> _Problem details_: Where a line contains the word "purple", copy that line from the records below.
[Start of section]
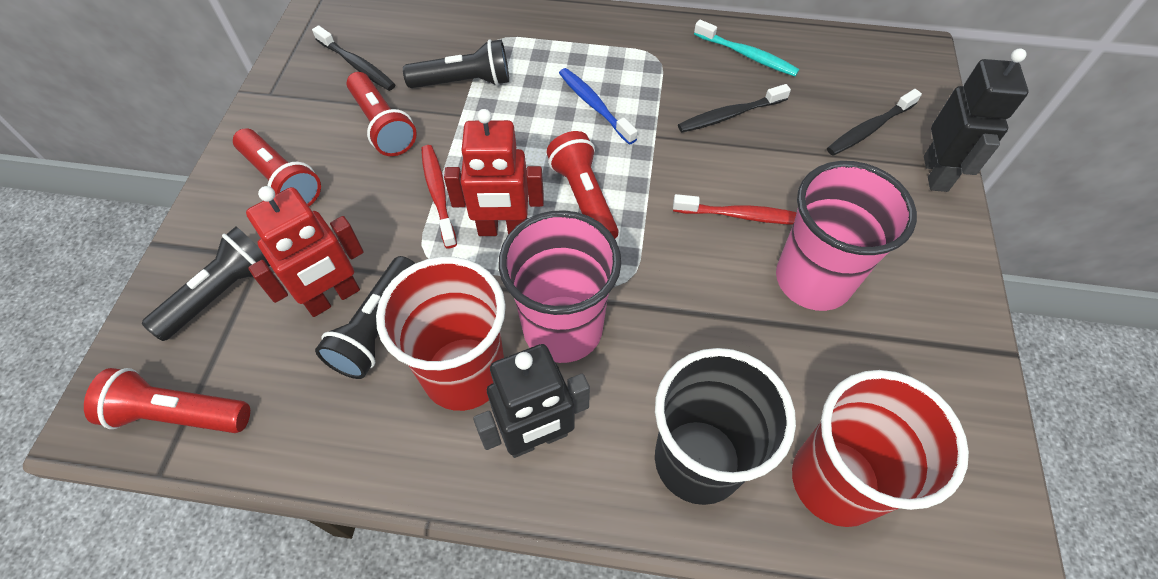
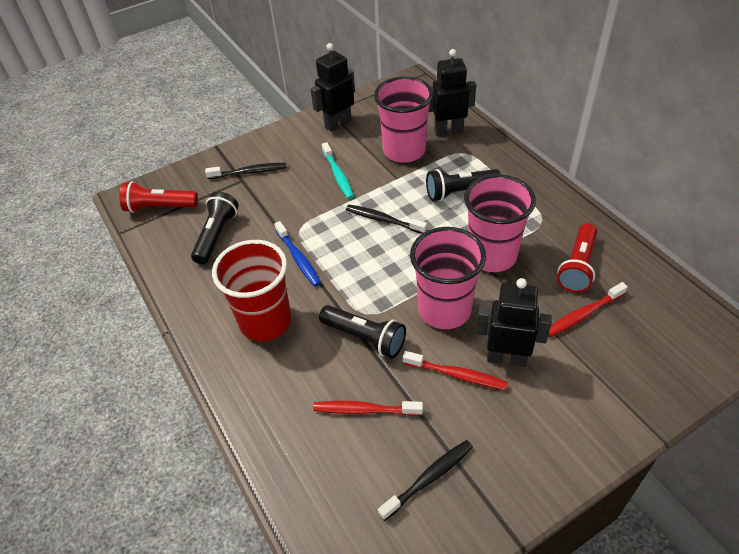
black cup: 1 -> 0
black robot: 2 -> 3
pink cup: 2 -> 3
red cup: 2 -> 1
red flashlight: 4 -> 2
red robot: 2 -> 0
red toothbrush: 2 -> 3

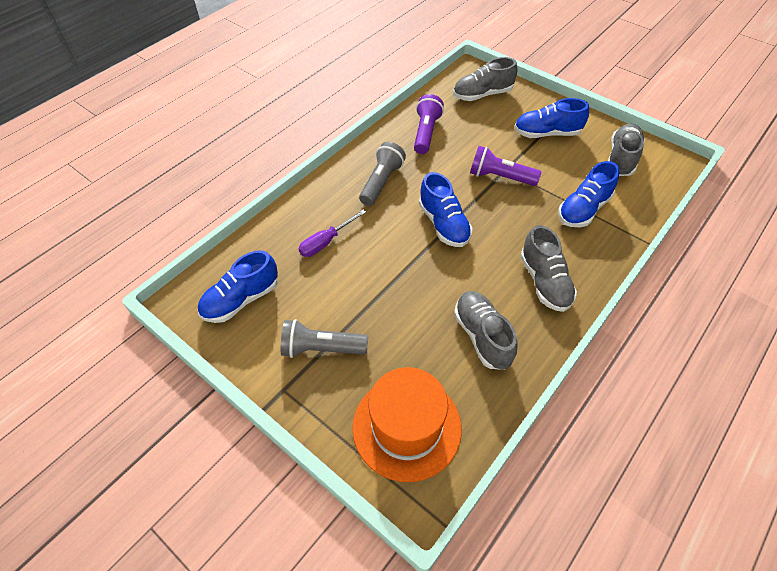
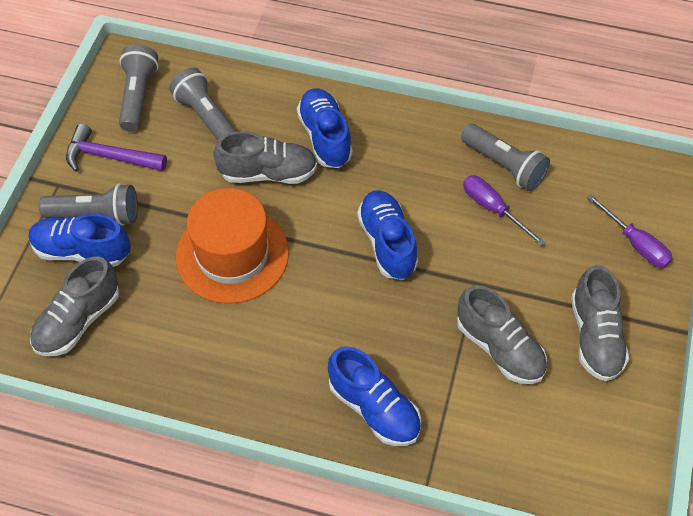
grey flashlight: 2 -> 4
purple flashlight: 2 -> 0
purple hammer: 0 -> 1
purple screwdriver: 1 -> 2

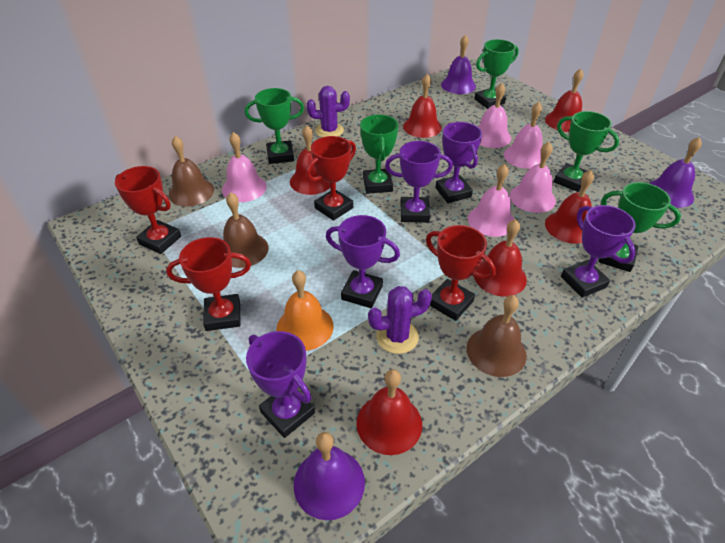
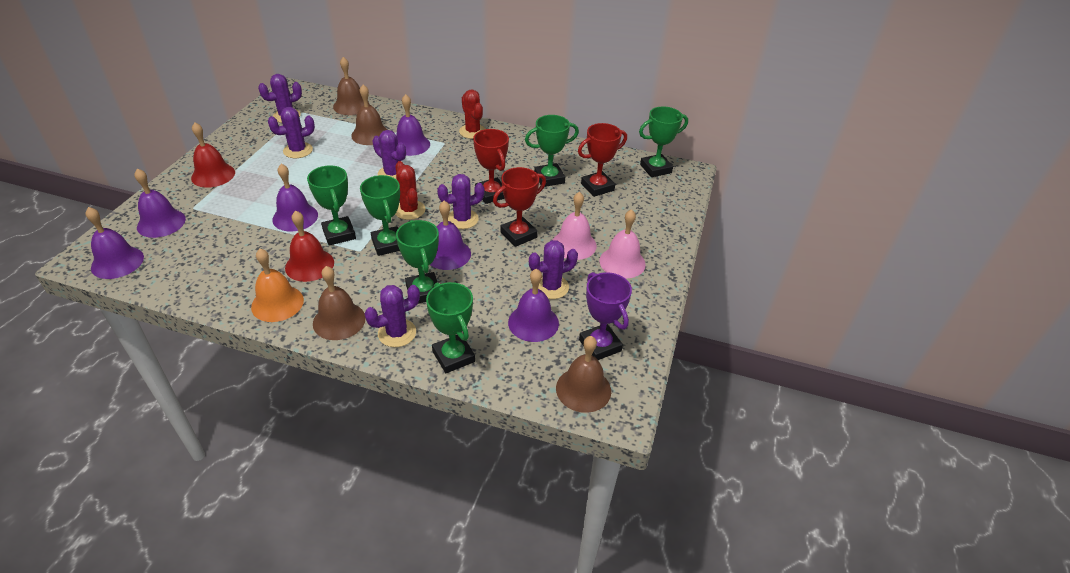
brown bell: 3 -> 4
green trophy: 5 -> 6
pink bell: 5 -> 2
purple bell: 3 -> 6
purple cactus: 2 -> 6
purple trophy: 5 -> 1
red bell: 6 -> 2
red cactus: 0 -> 2
red trophy: 4 -> 3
[End of section]
> _Answer for the task_:
purple flashlight: 2 -> 0
purple hammer: 0 -> 1
purple screwdriver: 1 -> 2
purple bell: 3 -> 6
purple cactus: 2 -> 6
purple trophy: 5 -> 1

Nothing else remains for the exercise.